Exercise description - Only the lines below starting at the one containing "yellow lemon: 3 -> 1" and ending at the one containing "yellow wallet: 2 -> 1" belong in the answer, each copied exactly.

Scene content tallies
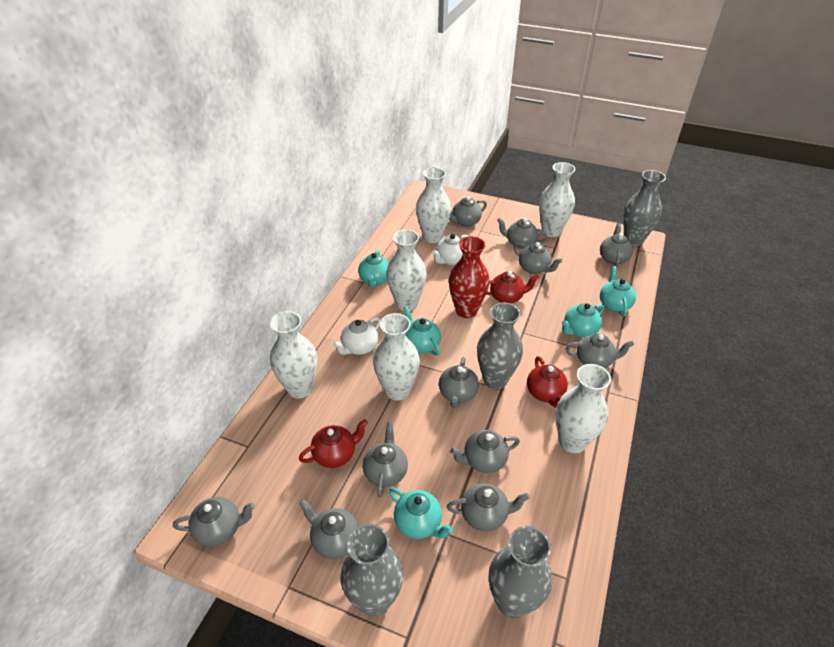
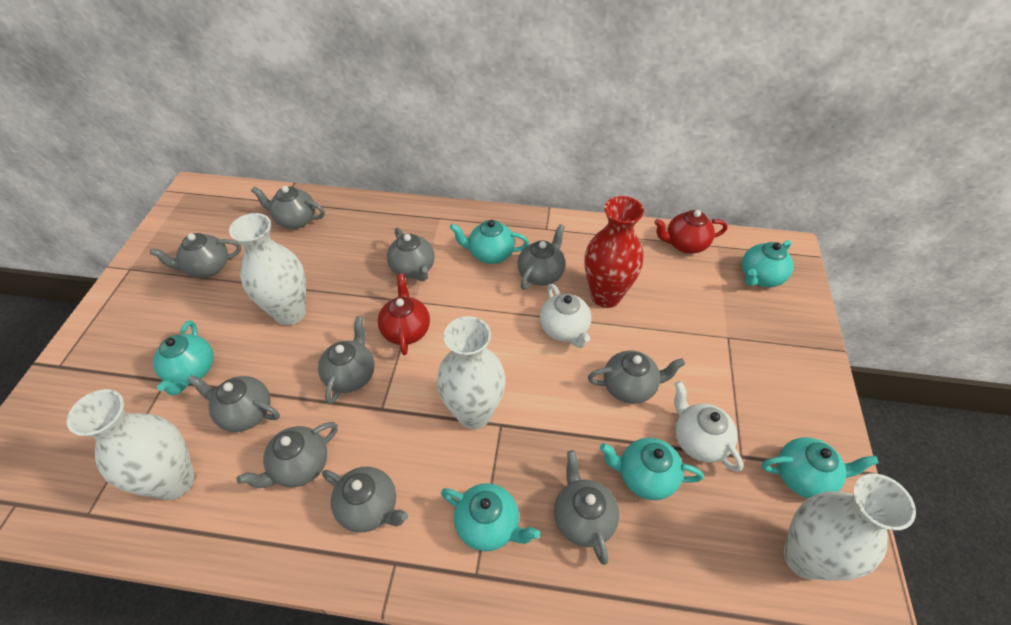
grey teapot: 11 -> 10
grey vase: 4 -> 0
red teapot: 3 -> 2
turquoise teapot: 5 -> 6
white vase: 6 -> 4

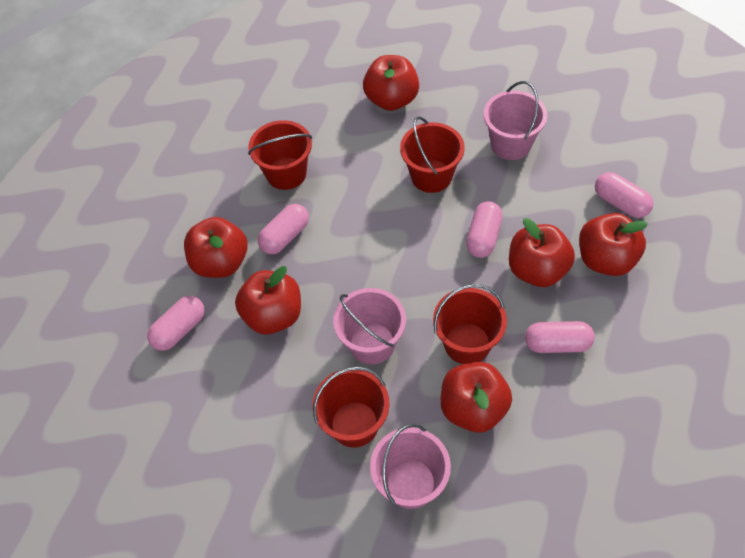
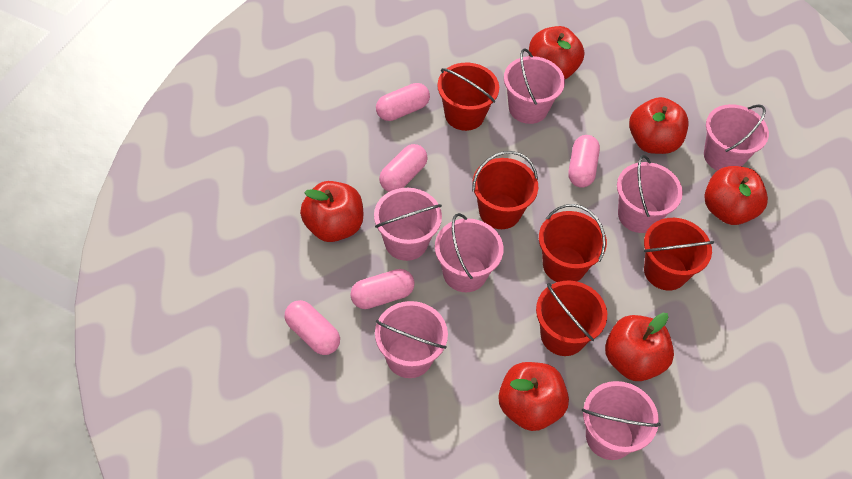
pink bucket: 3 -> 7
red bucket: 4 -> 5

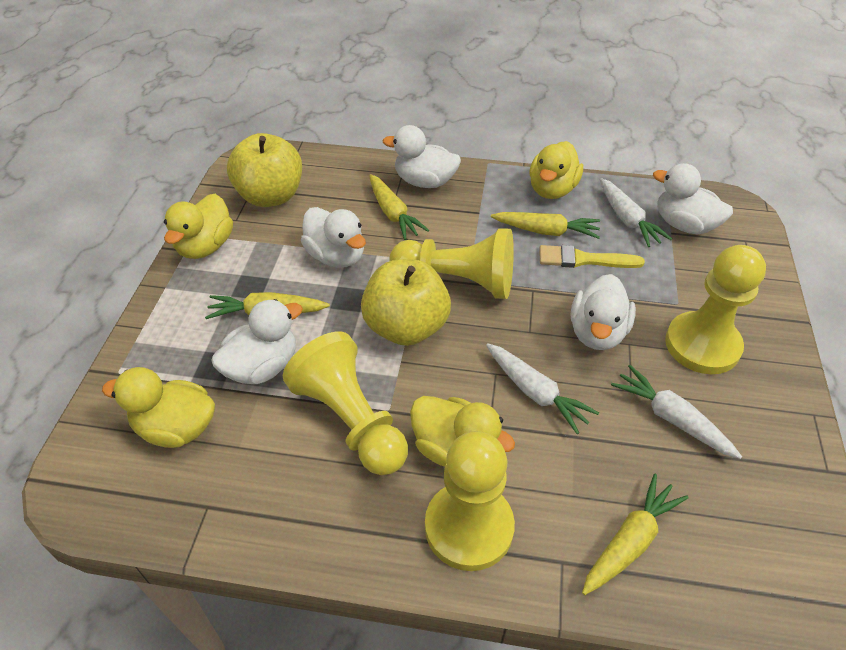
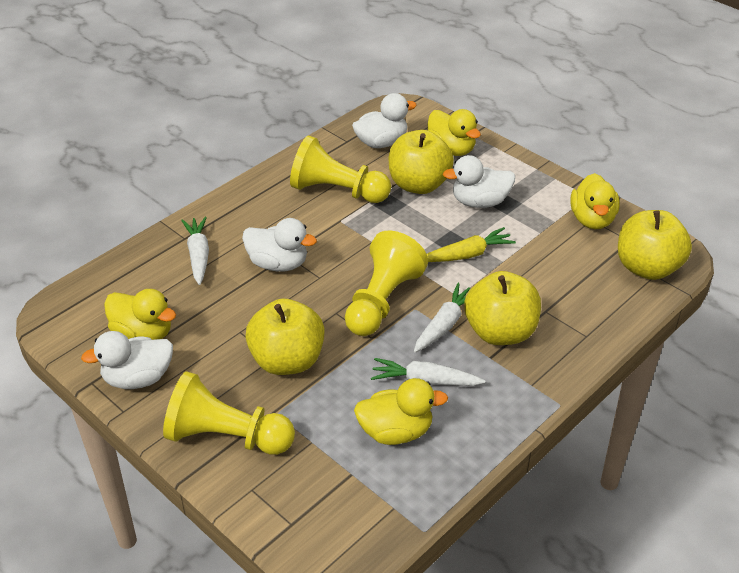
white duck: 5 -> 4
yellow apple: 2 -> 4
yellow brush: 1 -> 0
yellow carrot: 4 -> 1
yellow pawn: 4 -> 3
--
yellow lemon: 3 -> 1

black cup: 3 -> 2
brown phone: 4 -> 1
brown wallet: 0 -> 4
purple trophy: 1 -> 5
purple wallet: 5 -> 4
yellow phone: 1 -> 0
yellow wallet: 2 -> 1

Your response -
yellow lemon: 3 -> 1

black cup: 3 -> 2
brown phone: 4 -> 1
brown wallet: 0 -> 4
purple trophy: 1 -> 5
purple wallet: 5 -> 4
yellow phone: 1 -> 0
yellow wallet: 2 -> 1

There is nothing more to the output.